**Aim of the task:** Only these lines of the data below are wanted: the one with "L1: 10mH (N4, N15) -> 10mH (N15, N16)", the one with "C7: none -> 1uF (SIG2, SIG47)", and any lines between them, each repeated exactly.

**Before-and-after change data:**
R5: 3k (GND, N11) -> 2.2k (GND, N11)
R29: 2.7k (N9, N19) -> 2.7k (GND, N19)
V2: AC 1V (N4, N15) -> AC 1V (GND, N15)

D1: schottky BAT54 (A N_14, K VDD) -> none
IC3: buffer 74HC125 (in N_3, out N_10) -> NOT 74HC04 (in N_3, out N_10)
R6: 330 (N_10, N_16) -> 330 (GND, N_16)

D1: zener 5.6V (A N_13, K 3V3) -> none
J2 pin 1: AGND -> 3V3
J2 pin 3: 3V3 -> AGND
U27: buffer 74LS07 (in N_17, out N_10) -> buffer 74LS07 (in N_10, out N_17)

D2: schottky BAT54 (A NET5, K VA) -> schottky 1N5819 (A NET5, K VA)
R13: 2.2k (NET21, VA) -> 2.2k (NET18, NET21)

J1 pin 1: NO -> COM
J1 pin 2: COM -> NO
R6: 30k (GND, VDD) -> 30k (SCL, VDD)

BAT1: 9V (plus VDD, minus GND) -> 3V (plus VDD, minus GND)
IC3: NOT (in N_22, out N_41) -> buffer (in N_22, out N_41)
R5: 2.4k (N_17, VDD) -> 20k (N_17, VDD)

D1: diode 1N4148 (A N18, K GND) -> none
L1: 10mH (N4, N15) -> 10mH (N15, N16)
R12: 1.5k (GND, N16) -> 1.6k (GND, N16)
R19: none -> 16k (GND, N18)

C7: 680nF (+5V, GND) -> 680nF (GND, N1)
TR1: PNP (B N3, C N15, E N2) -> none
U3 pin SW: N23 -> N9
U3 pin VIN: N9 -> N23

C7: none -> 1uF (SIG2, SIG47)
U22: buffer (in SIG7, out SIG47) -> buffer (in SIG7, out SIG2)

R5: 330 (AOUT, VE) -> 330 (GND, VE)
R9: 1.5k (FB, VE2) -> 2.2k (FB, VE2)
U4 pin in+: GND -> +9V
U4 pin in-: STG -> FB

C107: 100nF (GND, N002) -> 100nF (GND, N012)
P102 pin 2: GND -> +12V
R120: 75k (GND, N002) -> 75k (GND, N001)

**Output:**
L1: 10mH (N4, N15) -> 10mH (N15, N16)
R12: 1.5k (GND, N16) -> 1.6k (GND, N16)
R19: none -> 16k (GND, N18)

C7: 680nF (+5V, GND) -> 680nF (GND, N1)
TR1: PNP (B N3, C N15, E N2) -> none
U3 pin SW: N23 -> N9
U3 pin VIN: N9 -> N23

C7: none -> 1uF (SIG2, SIG47)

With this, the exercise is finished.